(Before-and-after object lists)
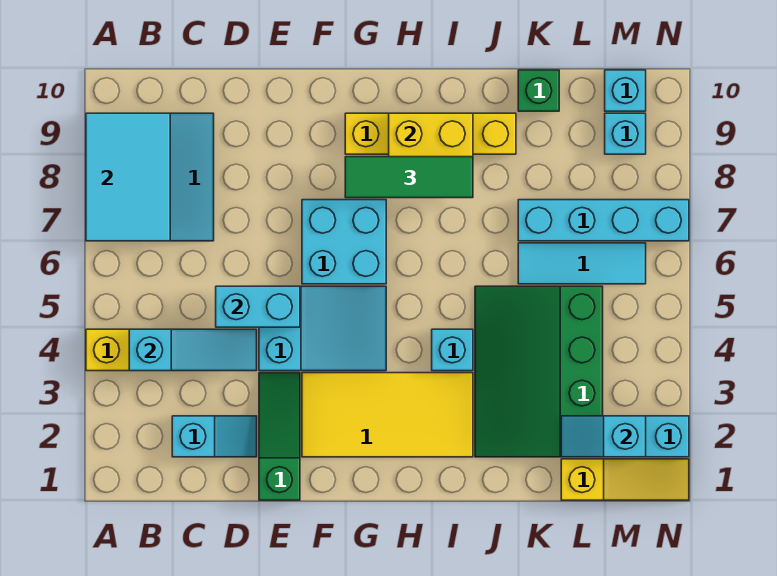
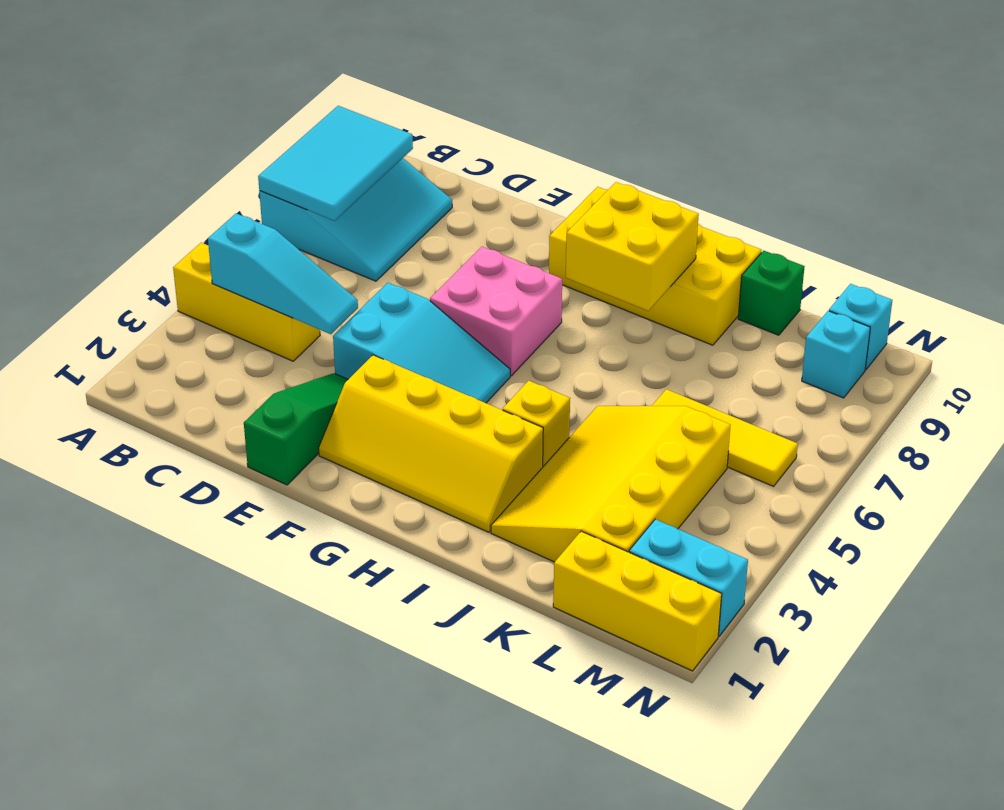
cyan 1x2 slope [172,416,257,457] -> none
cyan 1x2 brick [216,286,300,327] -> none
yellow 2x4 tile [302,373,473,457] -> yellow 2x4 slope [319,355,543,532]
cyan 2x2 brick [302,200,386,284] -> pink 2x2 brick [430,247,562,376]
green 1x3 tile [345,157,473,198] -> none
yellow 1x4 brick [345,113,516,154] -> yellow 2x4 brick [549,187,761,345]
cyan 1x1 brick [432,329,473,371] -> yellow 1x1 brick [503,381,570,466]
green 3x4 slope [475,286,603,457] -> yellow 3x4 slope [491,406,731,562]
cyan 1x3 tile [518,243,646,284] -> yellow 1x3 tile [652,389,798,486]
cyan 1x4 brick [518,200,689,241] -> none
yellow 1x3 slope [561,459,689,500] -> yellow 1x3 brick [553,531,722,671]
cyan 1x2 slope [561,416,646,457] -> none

**Problem statement**: For the word "slope", count the lines in the records that contain it. Give the number and no other words.

**Solution for this problem**: 5